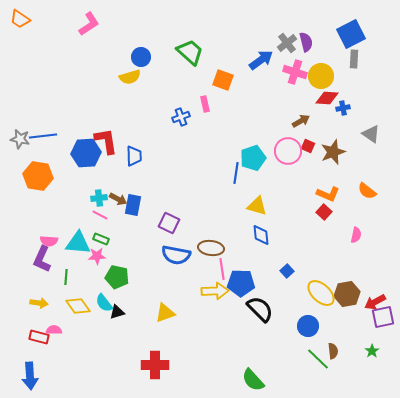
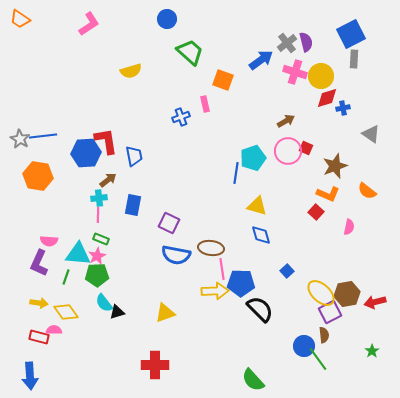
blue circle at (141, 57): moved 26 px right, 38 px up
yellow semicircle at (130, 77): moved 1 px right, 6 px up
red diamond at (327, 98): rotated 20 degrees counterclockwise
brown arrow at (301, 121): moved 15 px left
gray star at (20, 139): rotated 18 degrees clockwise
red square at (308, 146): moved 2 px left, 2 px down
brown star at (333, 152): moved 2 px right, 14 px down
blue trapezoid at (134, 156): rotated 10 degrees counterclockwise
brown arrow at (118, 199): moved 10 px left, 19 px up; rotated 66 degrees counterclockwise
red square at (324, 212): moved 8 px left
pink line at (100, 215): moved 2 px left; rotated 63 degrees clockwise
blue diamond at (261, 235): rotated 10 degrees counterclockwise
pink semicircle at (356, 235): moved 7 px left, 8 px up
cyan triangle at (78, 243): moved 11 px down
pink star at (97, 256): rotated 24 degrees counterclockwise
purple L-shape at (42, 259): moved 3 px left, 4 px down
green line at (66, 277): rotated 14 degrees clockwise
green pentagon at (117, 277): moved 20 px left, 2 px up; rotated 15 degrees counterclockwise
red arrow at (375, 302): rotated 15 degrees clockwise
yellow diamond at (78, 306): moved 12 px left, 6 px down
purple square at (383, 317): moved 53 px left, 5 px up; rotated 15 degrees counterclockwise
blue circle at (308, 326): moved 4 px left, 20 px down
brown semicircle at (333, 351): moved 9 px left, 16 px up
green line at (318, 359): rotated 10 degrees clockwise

○ ○ ○ ○ ○

- **What is needed**:
Identify all lines in the records above with the word "down".

- **Solution below**:
red square at (308, 146): moved 2 px left, 2 px down
brown star at (333, 152): moved 2 px right, 14 px down
cyan triangle at (78, 243): moved 11 px down
purple L-shape at (42, 259): moved 3 px left, 4 px down
yellow diamond at (78, 306): moved 12 px left, 6 px down
blue circle at (308, 326): moved 4 px left, 20 px down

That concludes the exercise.